§ What the task requires
The line with "T5: NPN (B VB, C", the line with "R102: 220k (N3, N7) -> none", and all lines between them in the material below: return these exactly, and no others.

§ Available records
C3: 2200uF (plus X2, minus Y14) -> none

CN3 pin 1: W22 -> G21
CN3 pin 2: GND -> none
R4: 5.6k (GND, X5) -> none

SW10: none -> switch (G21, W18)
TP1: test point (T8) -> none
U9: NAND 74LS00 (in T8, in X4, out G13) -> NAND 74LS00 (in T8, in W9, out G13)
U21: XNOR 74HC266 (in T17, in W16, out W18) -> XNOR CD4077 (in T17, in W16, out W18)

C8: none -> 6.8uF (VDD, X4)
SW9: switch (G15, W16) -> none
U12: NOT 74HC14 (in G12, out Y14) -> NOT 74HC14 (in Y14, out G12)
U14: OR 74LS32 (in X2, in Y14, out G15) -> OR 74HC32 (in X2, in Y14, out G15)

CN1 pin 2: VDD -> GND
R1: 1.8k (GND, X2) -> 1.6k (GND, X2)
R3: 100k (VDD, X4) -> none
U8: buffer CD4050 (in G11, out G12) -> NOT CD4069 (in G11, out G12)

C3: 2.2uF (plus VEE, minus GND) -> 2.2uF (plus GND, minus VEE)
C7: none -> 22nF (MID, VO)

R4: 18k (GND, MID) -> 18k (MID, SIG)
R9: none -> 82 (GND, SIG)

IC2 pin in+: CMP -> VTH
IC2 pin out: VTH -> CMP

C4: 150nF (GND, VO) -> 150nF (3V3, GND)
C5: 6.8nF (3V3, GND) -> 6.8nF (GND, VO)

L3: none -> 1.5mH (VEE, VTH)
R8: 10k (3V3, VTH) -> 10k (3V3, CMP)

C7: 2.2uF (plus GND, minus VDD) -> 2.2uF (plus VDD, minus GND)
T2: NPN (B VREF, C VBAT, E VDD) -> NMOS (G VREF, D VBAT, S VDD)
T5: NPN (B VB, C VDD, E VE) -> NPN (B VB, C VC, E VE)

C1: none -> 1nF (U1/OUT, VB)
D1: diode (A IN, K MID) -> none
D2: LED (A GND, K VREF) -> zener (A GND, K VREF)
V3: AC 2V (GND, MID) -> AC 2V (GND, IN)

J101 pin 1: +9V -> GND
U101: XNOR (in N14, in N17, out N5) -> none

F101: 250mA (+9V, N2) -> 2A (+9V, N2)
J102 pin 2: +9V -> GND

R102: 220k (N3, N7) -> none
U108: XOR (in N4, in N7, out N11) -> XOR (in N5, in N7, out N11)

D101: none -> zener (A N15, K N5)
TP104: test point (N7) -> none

§ Answer for the task
T5: NPN (B VB, C VDD, E VE) -> NPN (B VB, C VC, E VE)

C1: none -> 1nF (U1/OUT, VB)
D1: diode (A IN, K MID) -> none
D2: LED (A GND, K VREF) -> zener (A GND, K VREF)
V3: AC 2V (GND, MID) -> AC 2V (GND, IN)

J101 pin 1: +9V -> GND
U101: XNOR (in N14, in N17, out N5) -> none

F101: 250mA (+9V, N2) -> 2A (+9V, N2)
J102 pin 2: +9V -> GND

R102: 220k (N3, N7) -> none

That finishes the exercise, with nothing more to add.